**MATERIAL SHOWN**.

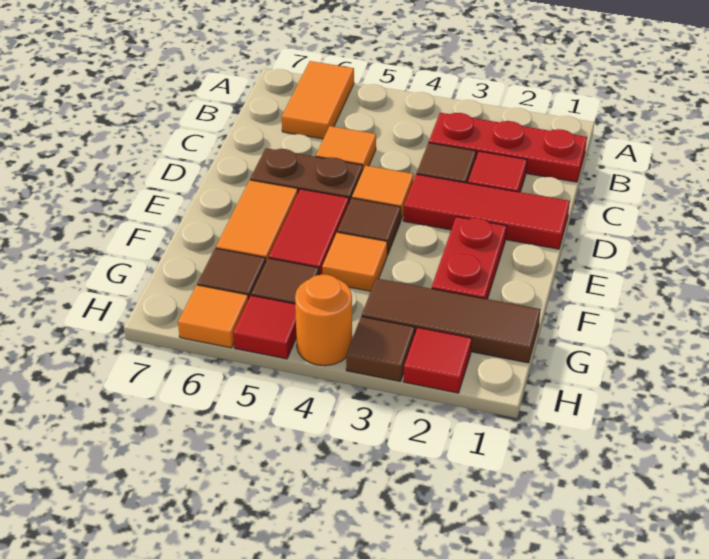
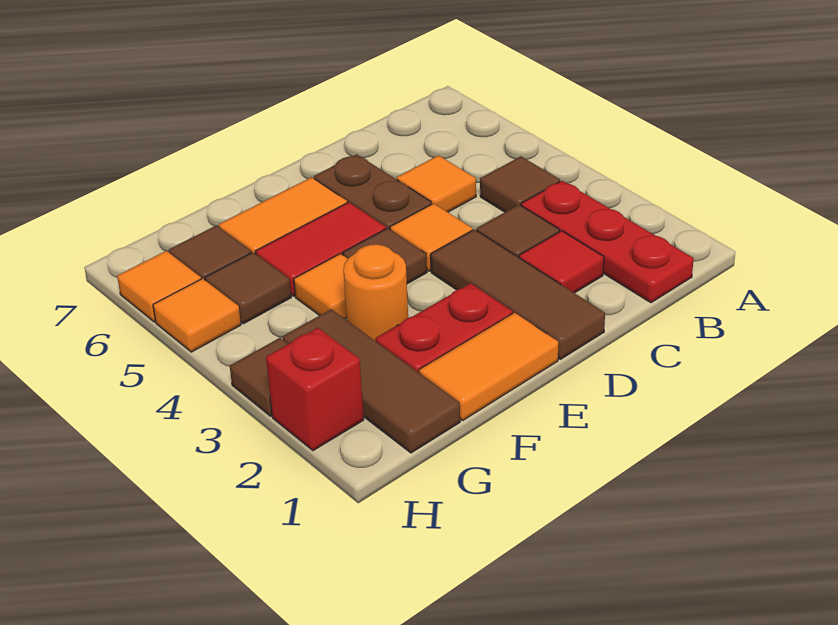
orange tile A6:B6 level 1 -> orange tile E1:F1 level 1
none -> brown tile B4 level 1
red tile D1:D3 level 1 -> brown tile D1:D3 level 1
red tile H2 level 1 -> red brick H2 level 1
orange round brick H4 level 1 -> orange round brick F3 level 1
red tile H5 level 1 -> orange tile H5 level 1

**PROBLEM TO WORK ON**. Scan the material and collect every line that contains "orange".

**EXERCISE OUTPUT**.
orange tile A6:B6 level 1 -> orange tile E1:F1 level 1
orange round brick H4 level 1 -> orange round brick F3 level 1
red tile H5 level 1 -> orange tile H5 level 1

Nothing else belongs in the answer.